— YOUR GOAL —
Every record below should be repeated exactly, with the pictures left out.

Image sets with object changes:
--- START ---
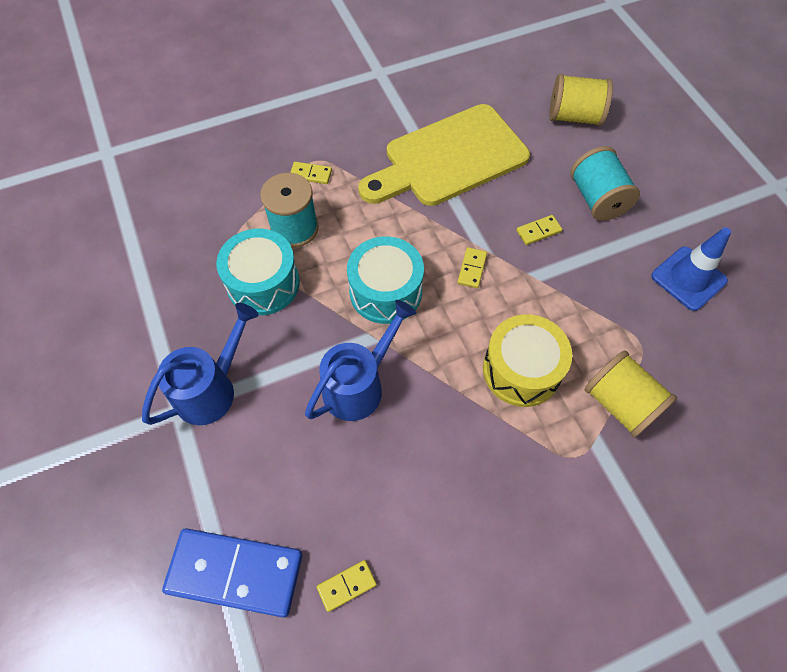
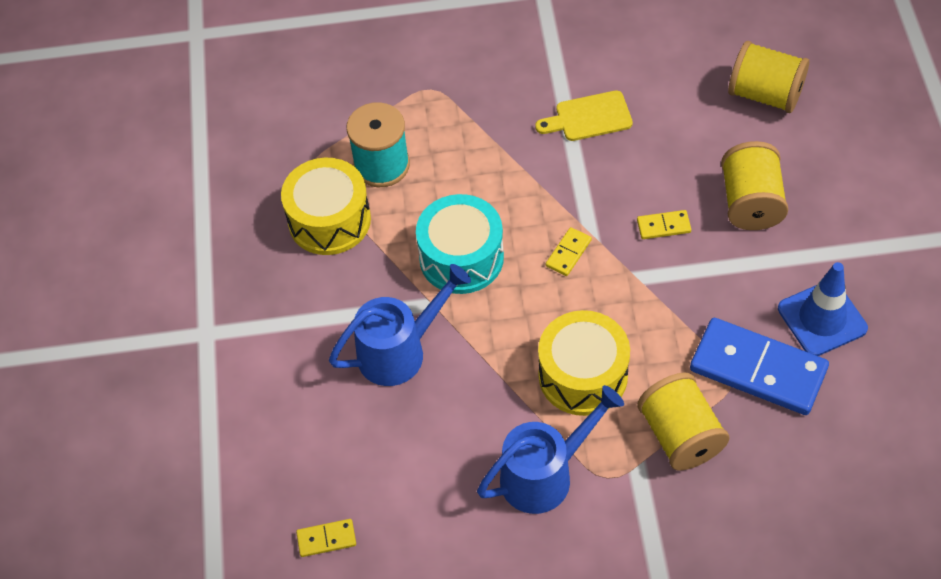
camera: 20 degrees right, 5 degrees down
(212, 388) = (245, 319): blue watering can -> blue watering can (545, 474)
(235, 573) = (222, 500): blue domino -> blue domino (758, 369)
(263, 283) = (329, 220): turquoise drum -> yellow drum
(311, 174) = (419, 105): yellow domino -> none
(449, 158) = (589, 117): yellow cutting board -> yellow cutting board, size x0.44
(597, 199) = (750, 202): turquoise spool -> yellow spool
--- END ---
— SOLUTION —
camera: 20 degrees right, 5 degrees down
(212, 388) = (245, 319): blue watering can -> blue watering can (545, 474)
(235, 573) = (222, 500): blue domino -> blue domino (758, 369)
(263, 283) = (329, 220): turquoise drum -> yellow drum
(311, 174) = (419, 105): yellow domino -> none
(449, 158) = (589, 117): yellow cutting board -> yellow cutting board, size x0.44
(597, 199) = (750, 202): turquoise spool -> yellow spool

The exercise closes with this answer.